Work order
Return nothing but the lines from the one with "camera: 145 degrees right, 15 degrees down" through the one with "purple tree [169,78,272,230]" in the data below, word for word and without pictures.

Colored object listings
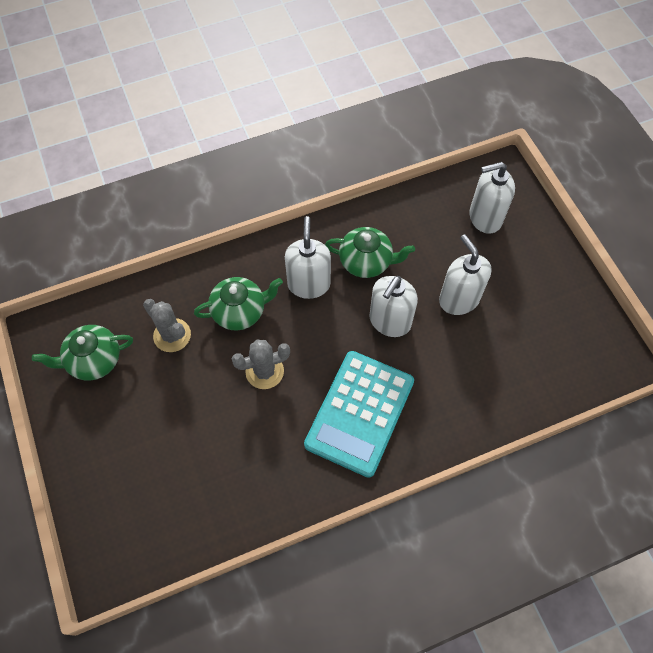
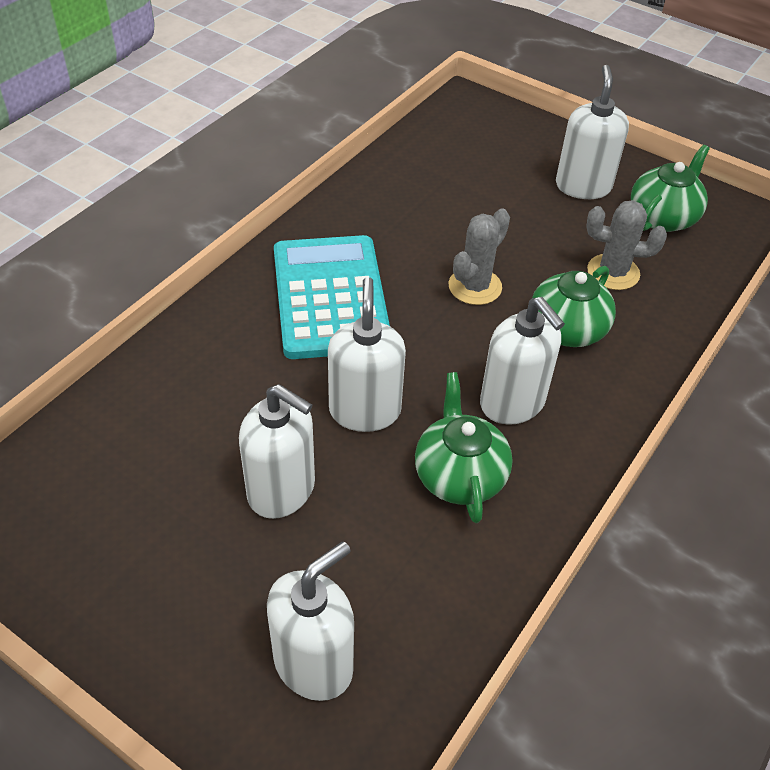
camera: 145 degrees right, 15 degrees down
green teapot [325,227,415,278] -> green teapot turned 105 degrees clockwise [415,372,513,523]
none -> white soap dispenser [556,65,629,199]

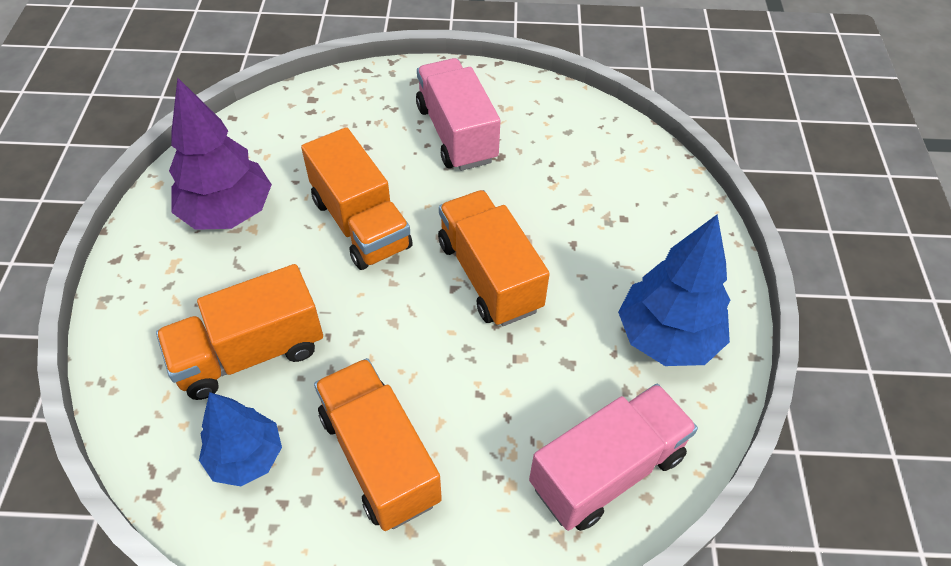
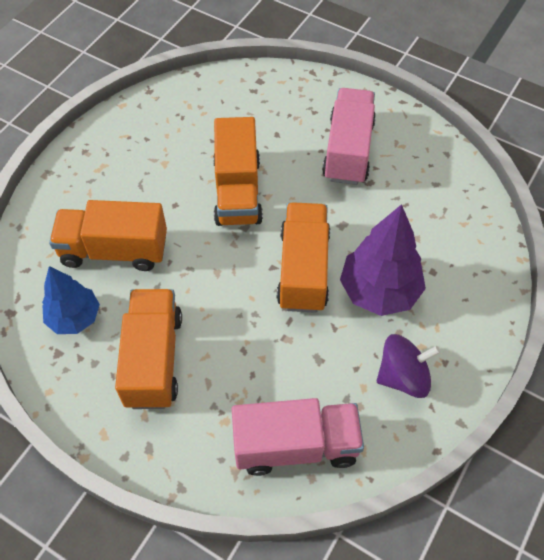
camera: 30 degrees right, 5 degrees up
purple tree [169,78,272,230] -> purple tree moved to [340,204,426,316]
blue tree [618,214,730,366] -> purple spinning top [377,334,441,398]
...
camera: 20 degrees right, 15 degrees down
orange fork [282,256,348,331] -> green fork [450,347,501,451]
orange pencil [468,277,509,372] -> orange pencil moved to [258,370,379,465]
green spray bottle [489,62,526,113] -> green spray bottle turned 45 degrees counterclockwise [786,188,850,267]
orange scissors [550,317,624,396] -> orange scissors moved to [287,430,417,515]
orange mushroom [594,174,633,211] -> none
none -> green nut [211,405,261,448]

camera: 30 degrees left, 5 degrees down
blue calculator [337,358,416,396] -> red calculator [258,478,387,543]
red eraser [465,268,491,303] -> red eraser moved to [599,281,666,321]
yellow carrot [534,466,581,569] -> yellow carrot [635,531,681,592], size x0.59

Written response
camera: 145 degrees right, 15 degrees down
green teapot [325,227,415,278] -> green teapot turned 105 degrees clockwise [415,372,513,523]
none -> white soap dispenser [556,65,629,199]

camera: 30 degrees right, 5 degrees up
purple tree [169,78,272,230] -> purple tree moved to [340,204,426,316]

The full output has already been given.